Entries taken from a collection
Start of Block
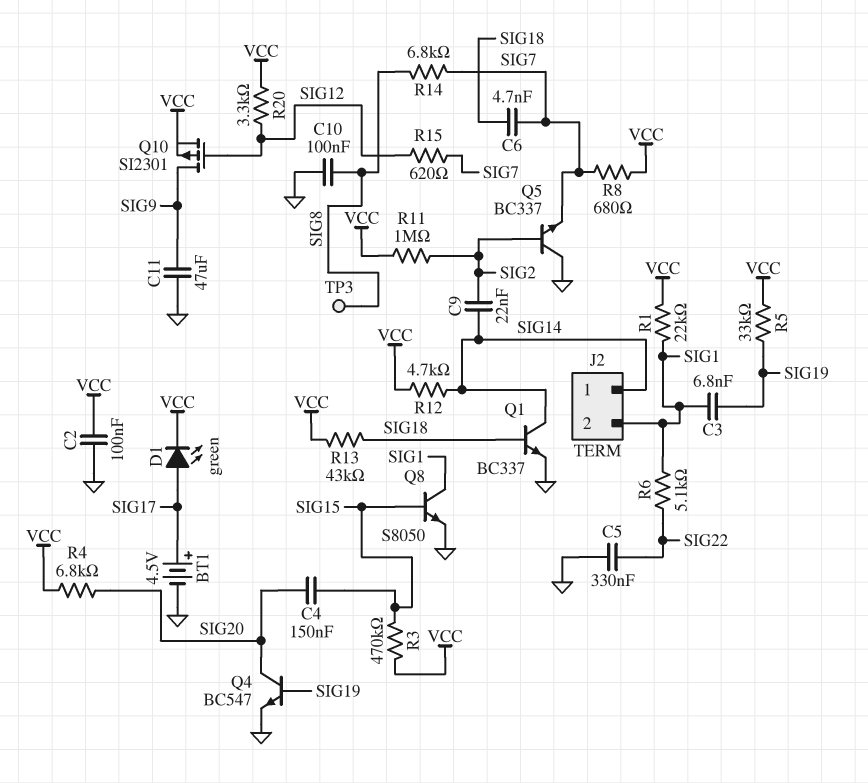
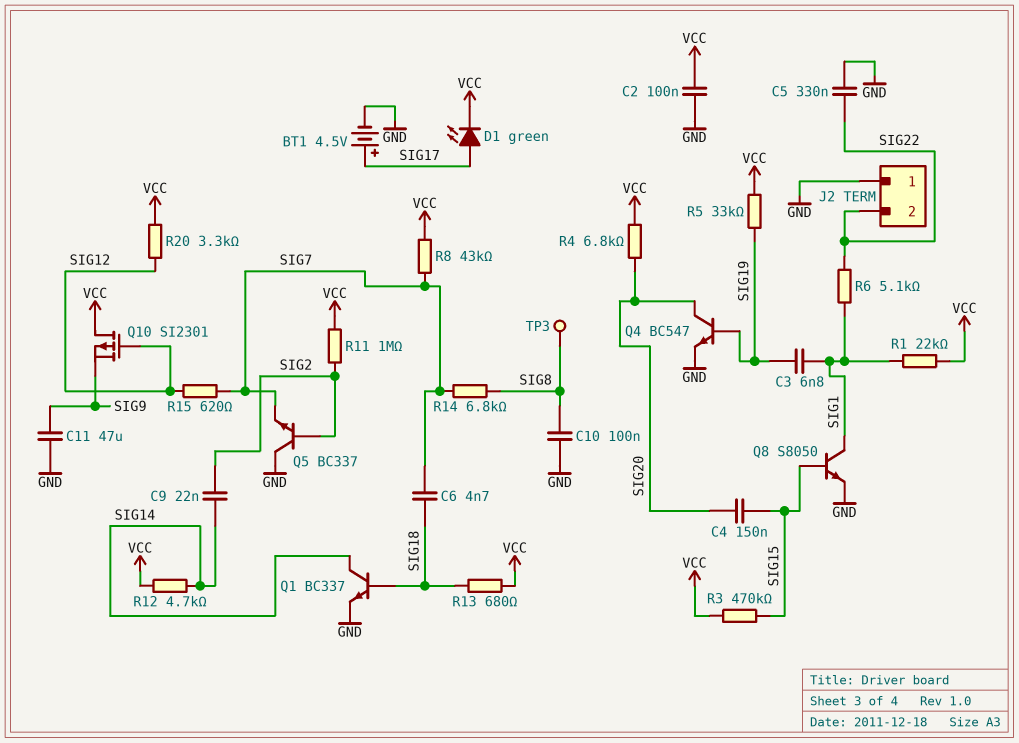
J2 pin 1: SIG14 -> GND
J2 pin 2: SIG1 -> SIG22
Q10: PMOS SI2301 (G SIG12, D SIG9, S VCC) -> PMOS SI2301 (G SIG12, D VCC, S SIG9)
R8: 680 (SIG7, VCC) -> 43k (SIG7, VCC)
R13: 43k (SIG18, VCC) -> 680 (SIG18, VCC)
End of Block
> Your goal
Only the pictures are to be omitted; the records above must otherwise be reproduced exactly.

> Answer below
J2 pin 1: SIG14 -> GND
J2 pin 2: SIG1 -> SIG22
Q10: PMOS SI2301 (G SIG12, D SIG9, S VCC) -> PMOS SI2301 (G SIG12, D VCC, S SIG9)
R8: 680 (SIG7, VCC) -> 43k (SIG7, VCC)
R13: 43k (SIG18, VCC) -> 680 (SIG18, VCC)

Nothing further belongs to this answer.